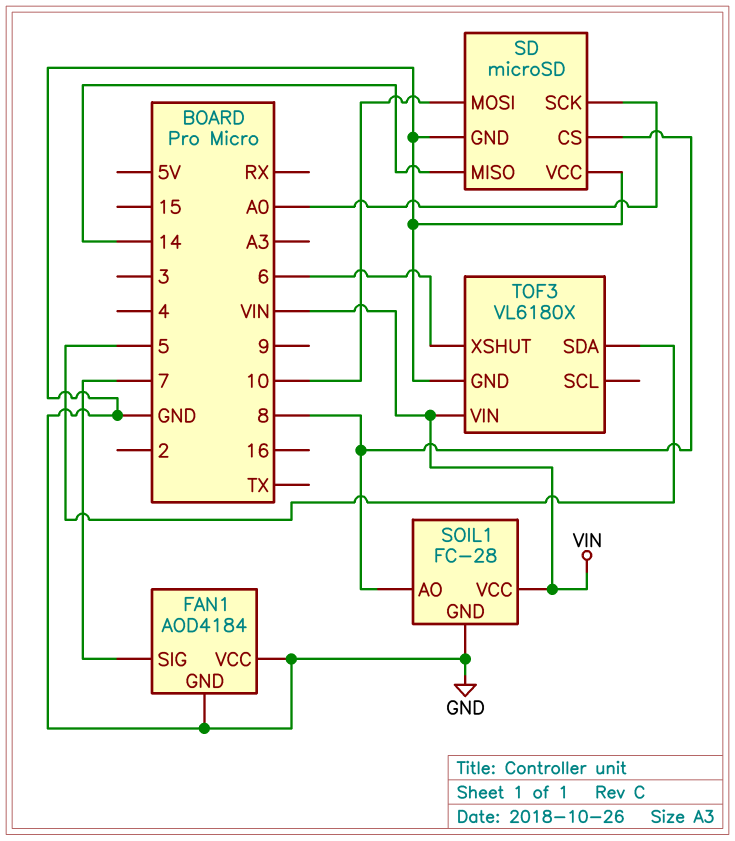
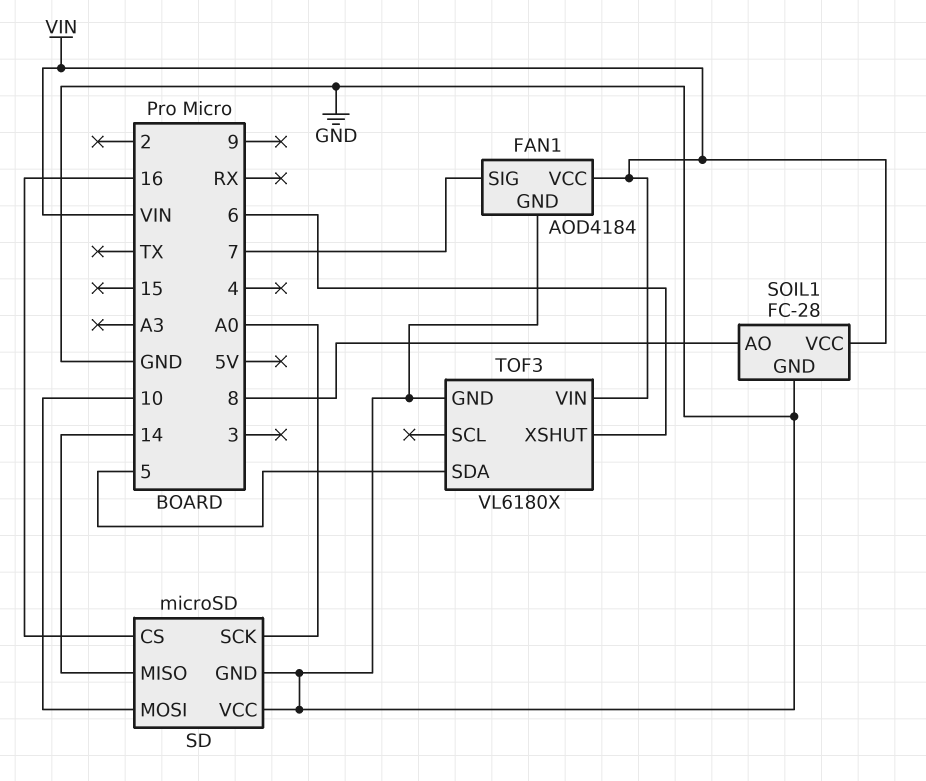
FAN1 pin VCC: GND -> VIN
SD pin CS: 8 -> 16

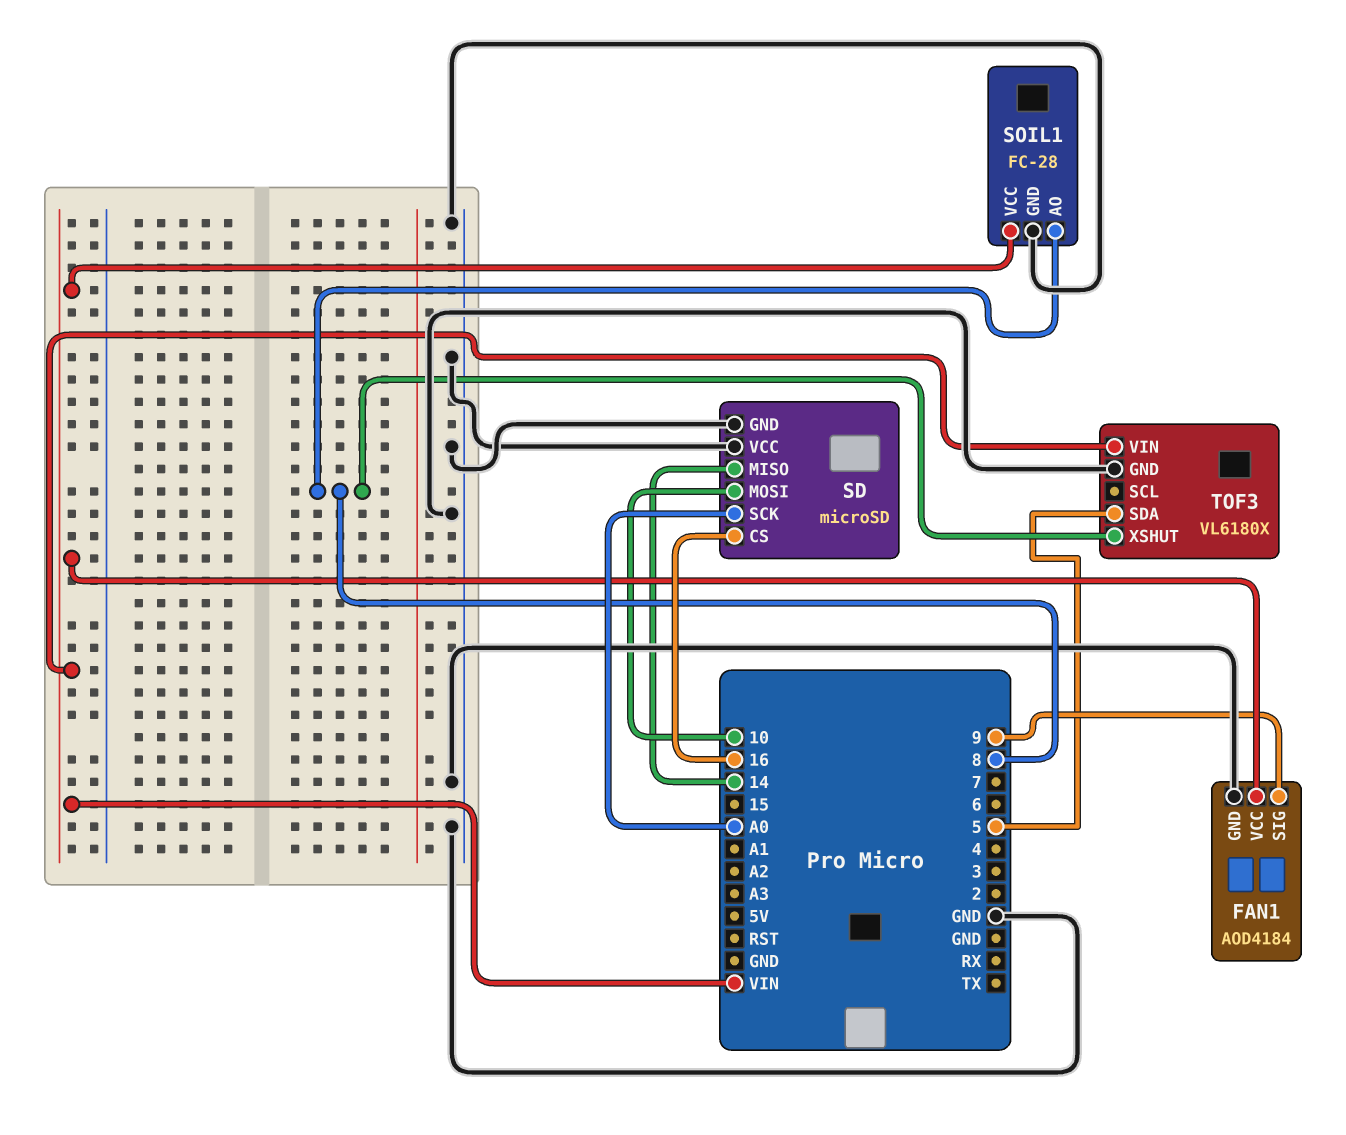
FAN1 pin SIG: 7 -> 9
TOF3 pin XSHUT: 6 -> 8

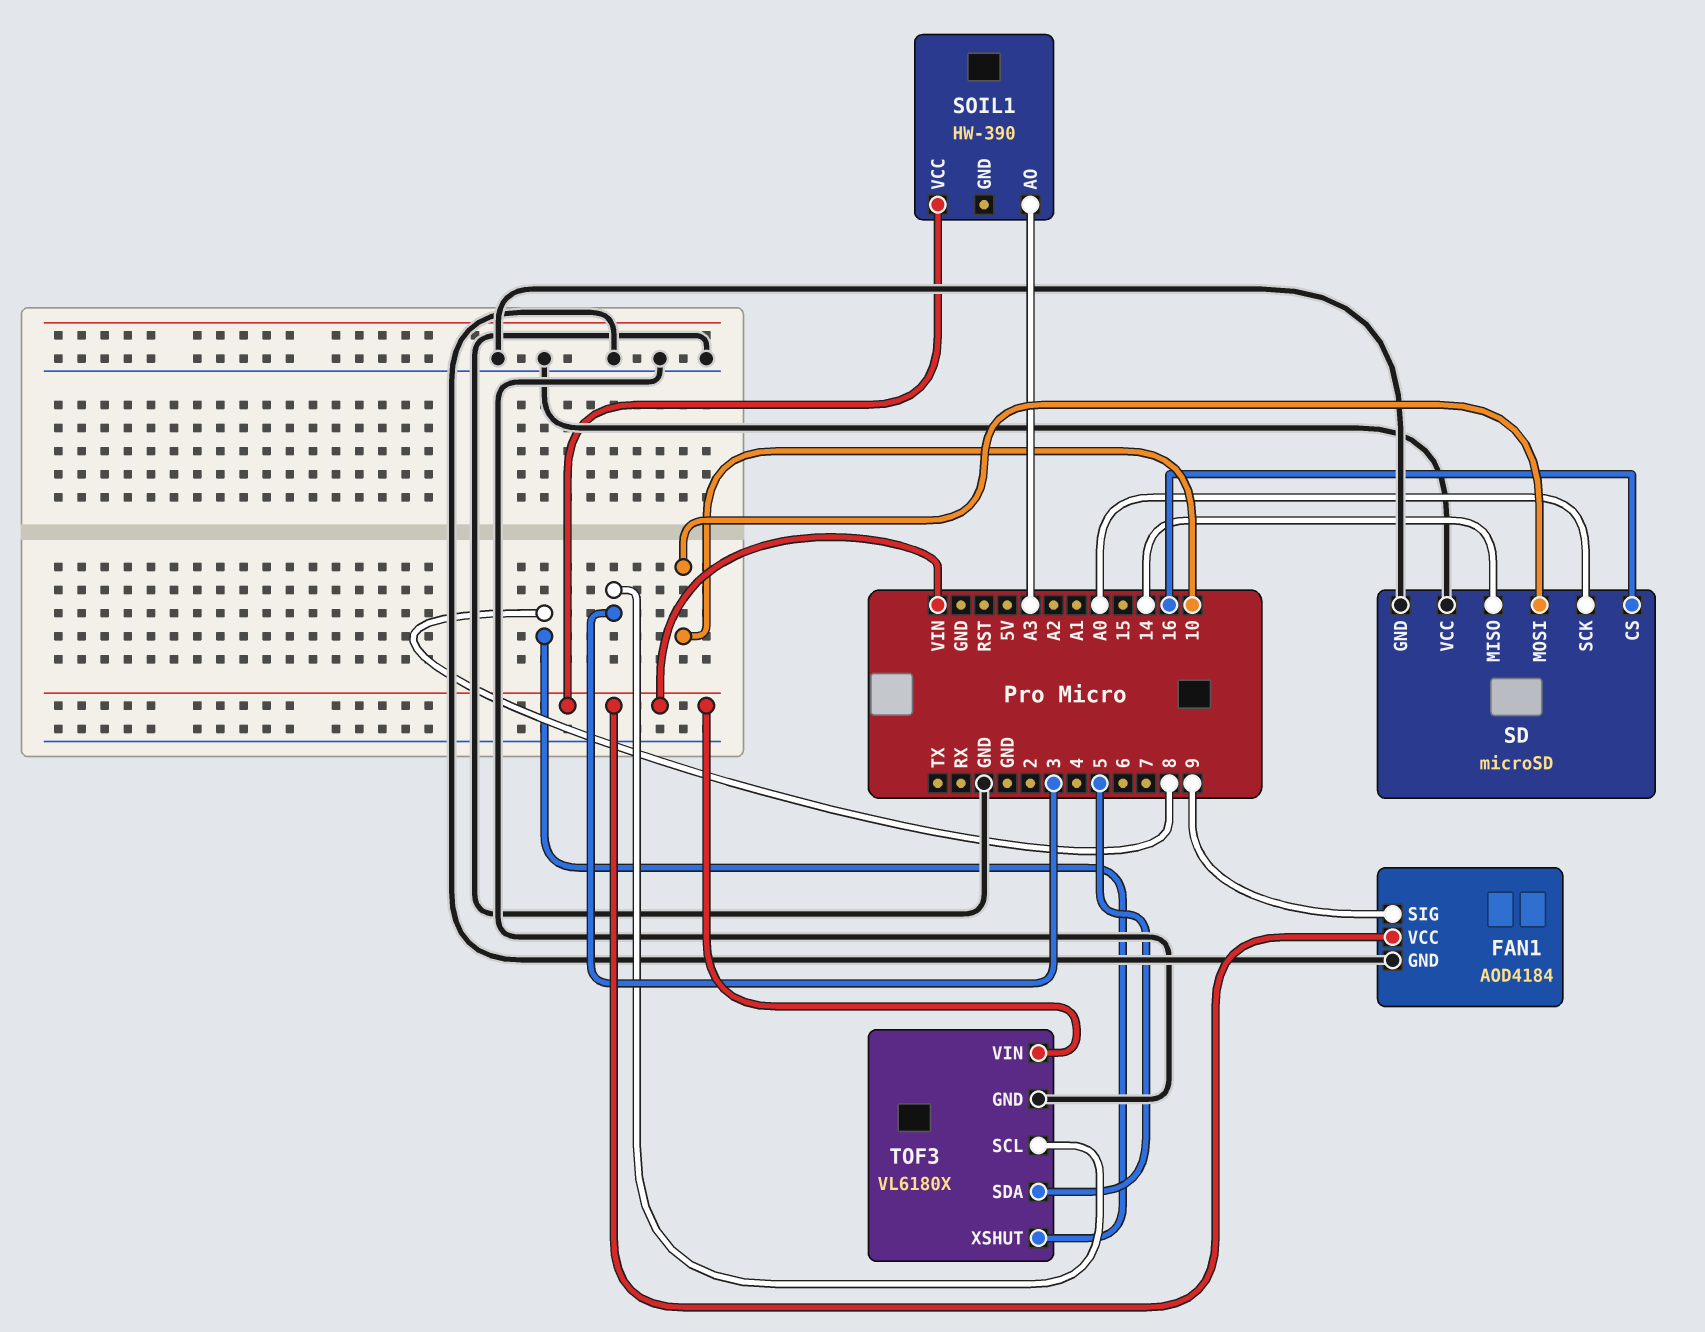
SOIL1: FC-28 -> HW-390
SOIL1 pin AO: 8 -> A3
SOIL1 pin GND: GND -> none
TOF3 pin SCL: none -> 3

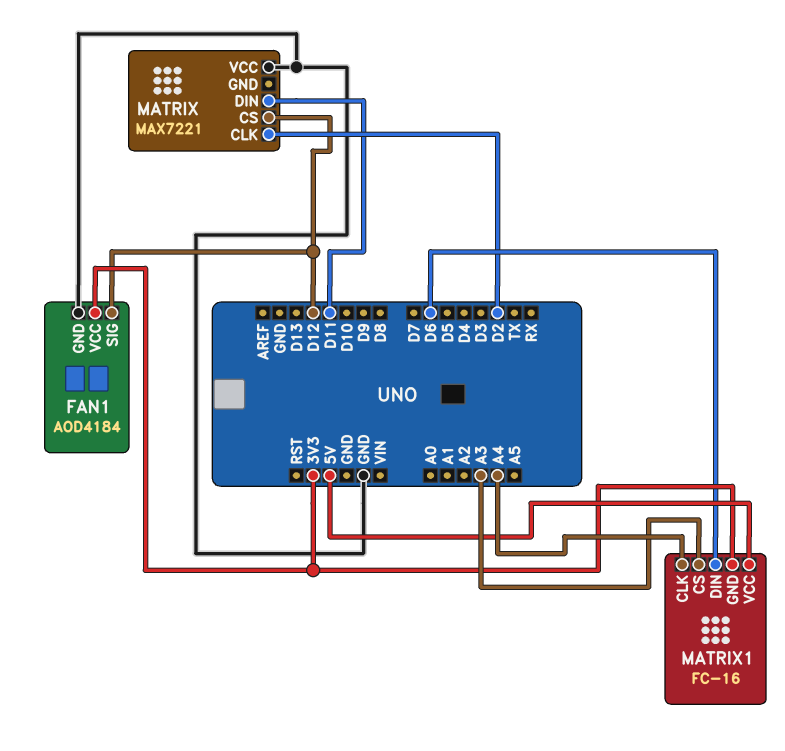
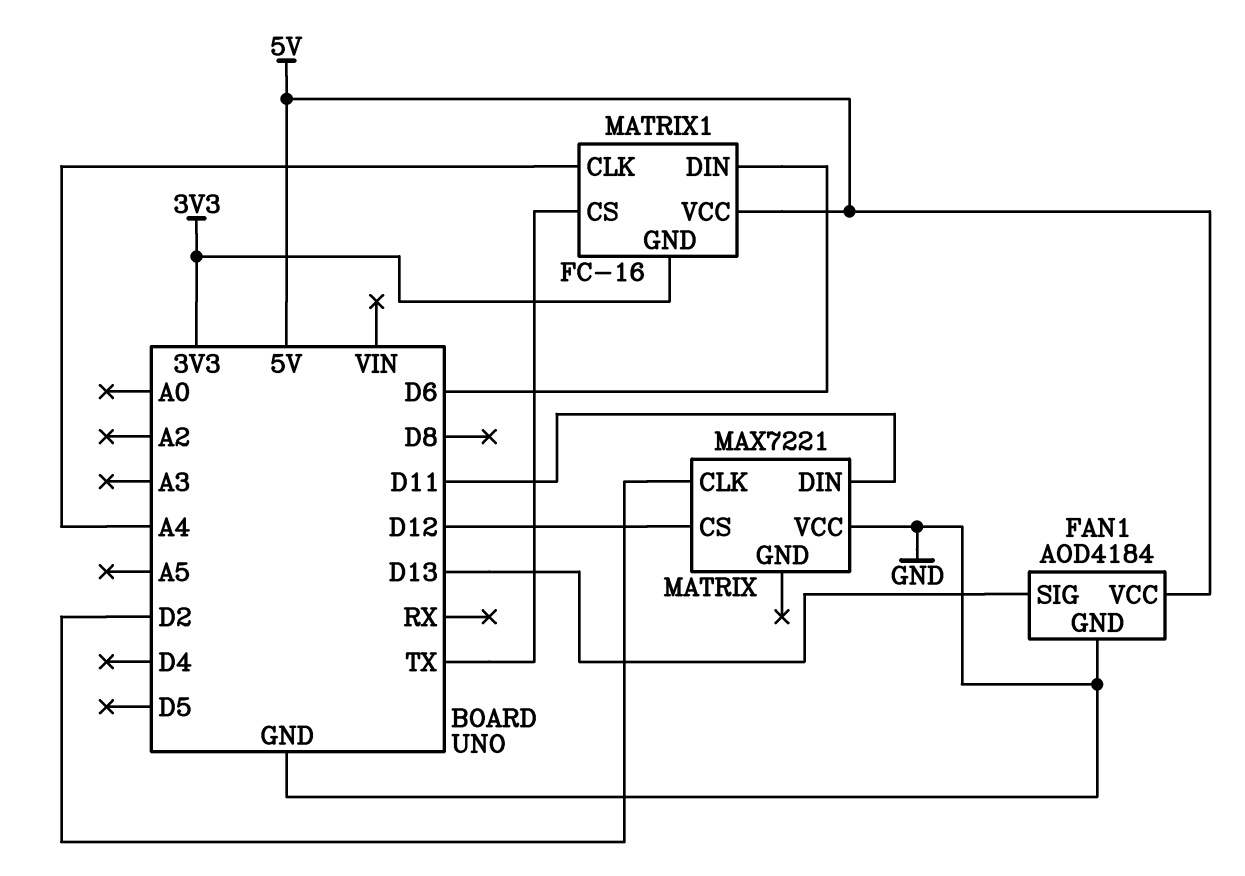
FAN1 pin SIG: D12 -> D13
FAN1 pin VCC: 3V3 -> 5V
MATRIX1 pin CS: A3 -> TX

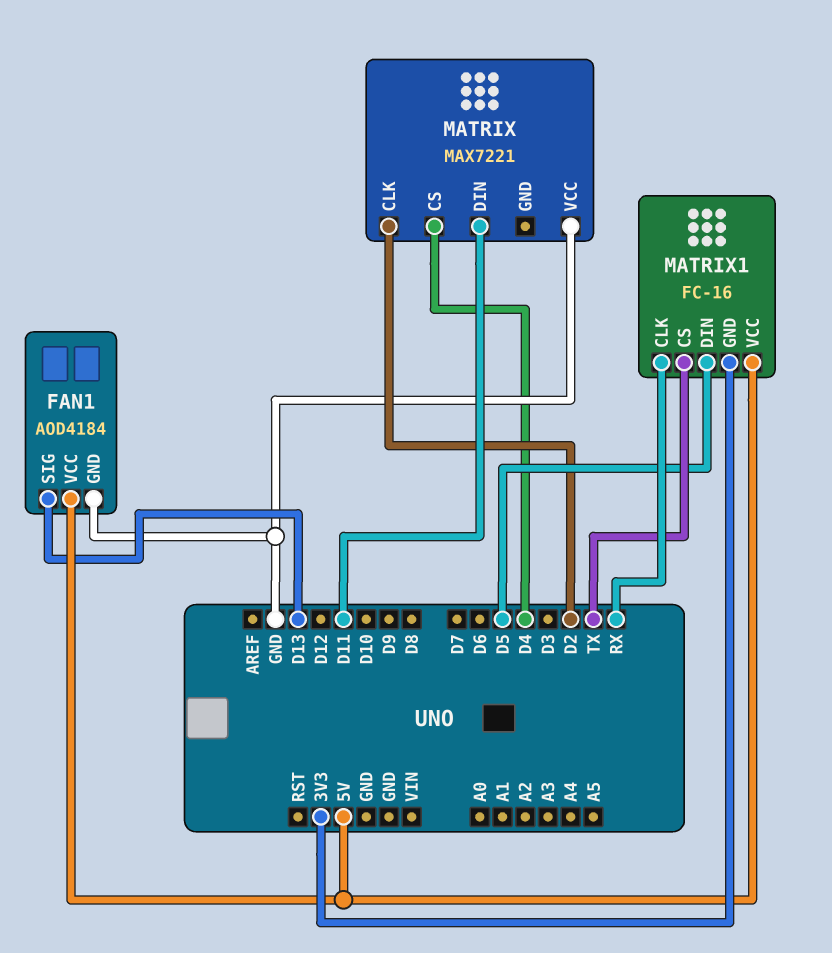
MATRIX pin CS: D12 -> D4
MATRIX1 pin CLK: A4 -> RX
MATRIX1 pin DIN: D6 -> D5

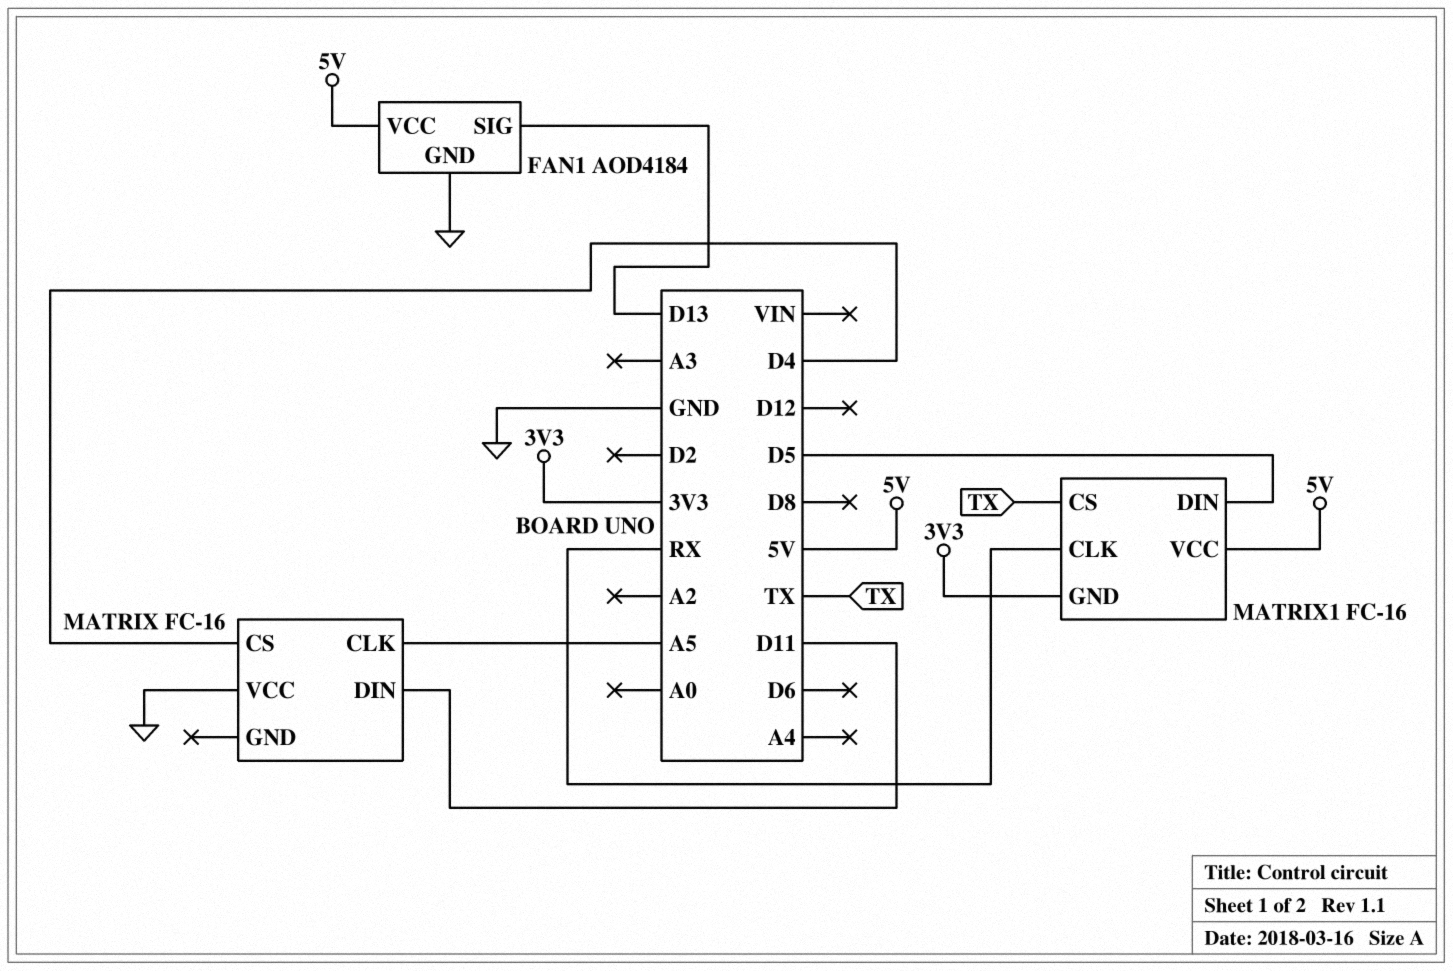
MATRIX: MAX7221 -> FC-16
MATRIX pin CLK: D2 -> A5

§ What you should do:
Every line where "none" appears must be returned from the listing above.

§ Task output:
SOIL1 pin GND: GND -> none
TOF3 pin SCL: none -> 3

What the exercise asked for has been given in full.